(Goal of the exercise) Report every line in the listing that contains the string "yellow".

(Record extracts)
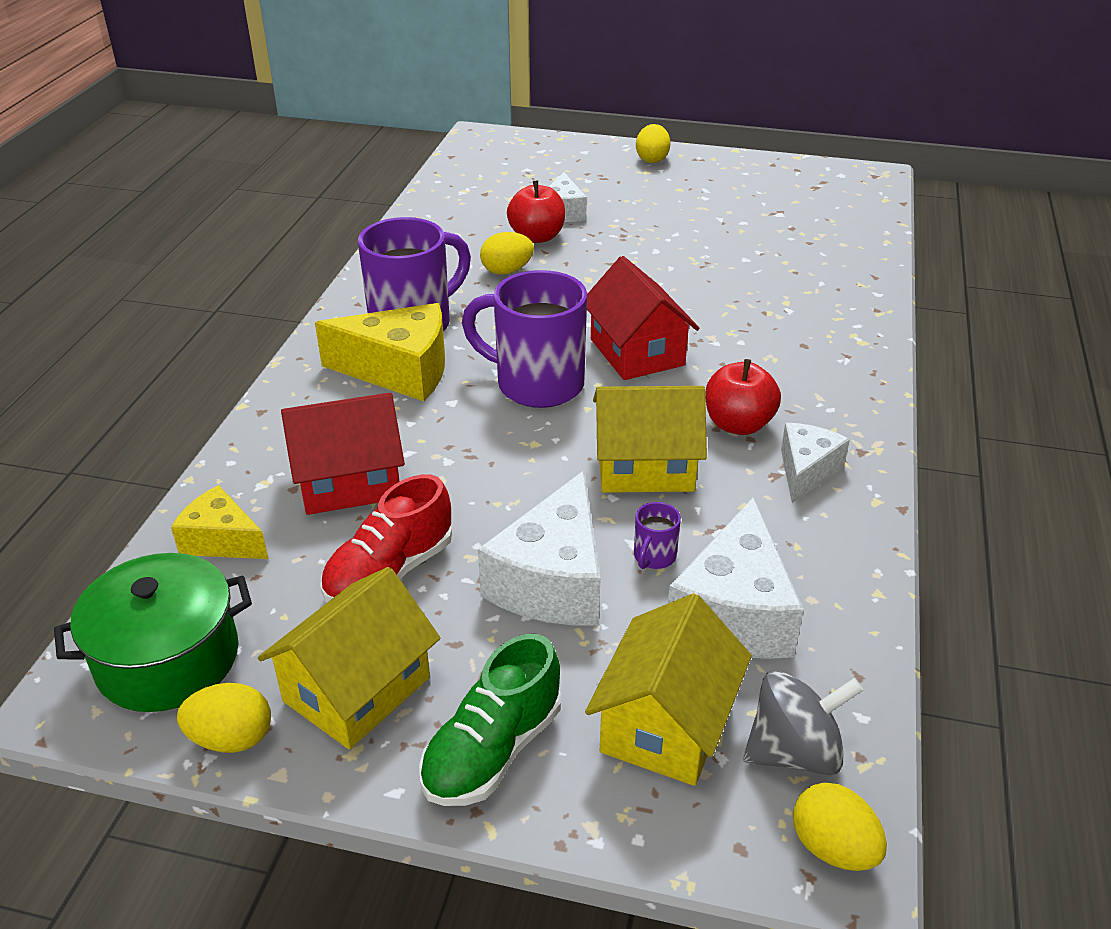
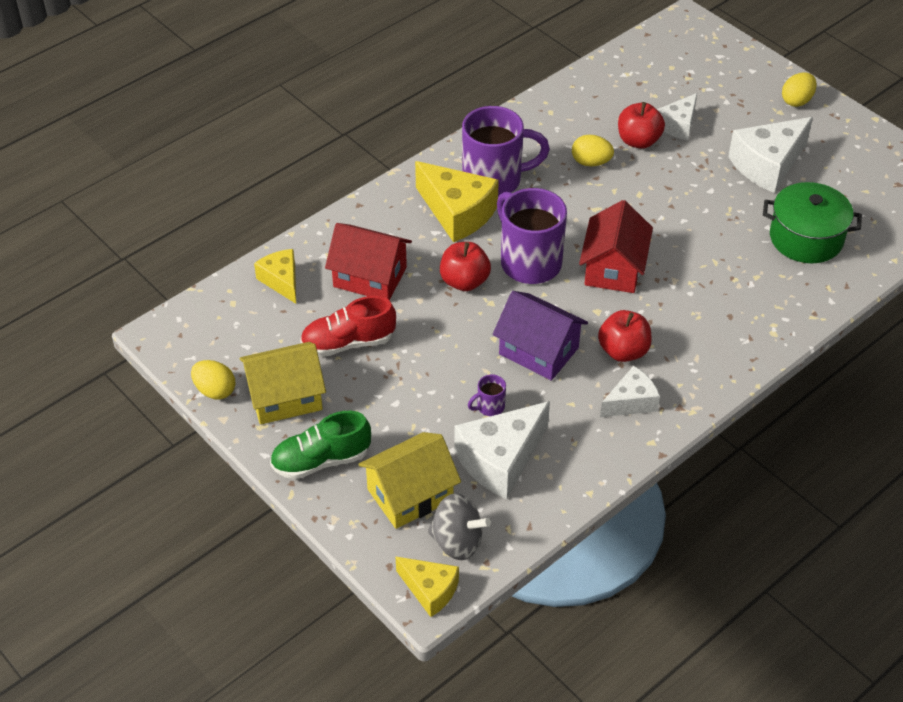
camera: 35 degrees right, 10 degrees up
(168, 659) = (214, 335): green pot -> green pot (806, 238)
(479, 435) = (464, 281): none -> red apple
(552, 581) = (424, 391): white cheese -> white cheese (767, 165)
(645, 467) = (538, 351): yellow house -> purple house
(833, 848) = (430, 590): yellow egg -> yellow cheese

(Answer box)
(645, 467) = (538, 351): yellow house -> purple house
(833, 848) = (430, 590): yellow egg -> yellow cheese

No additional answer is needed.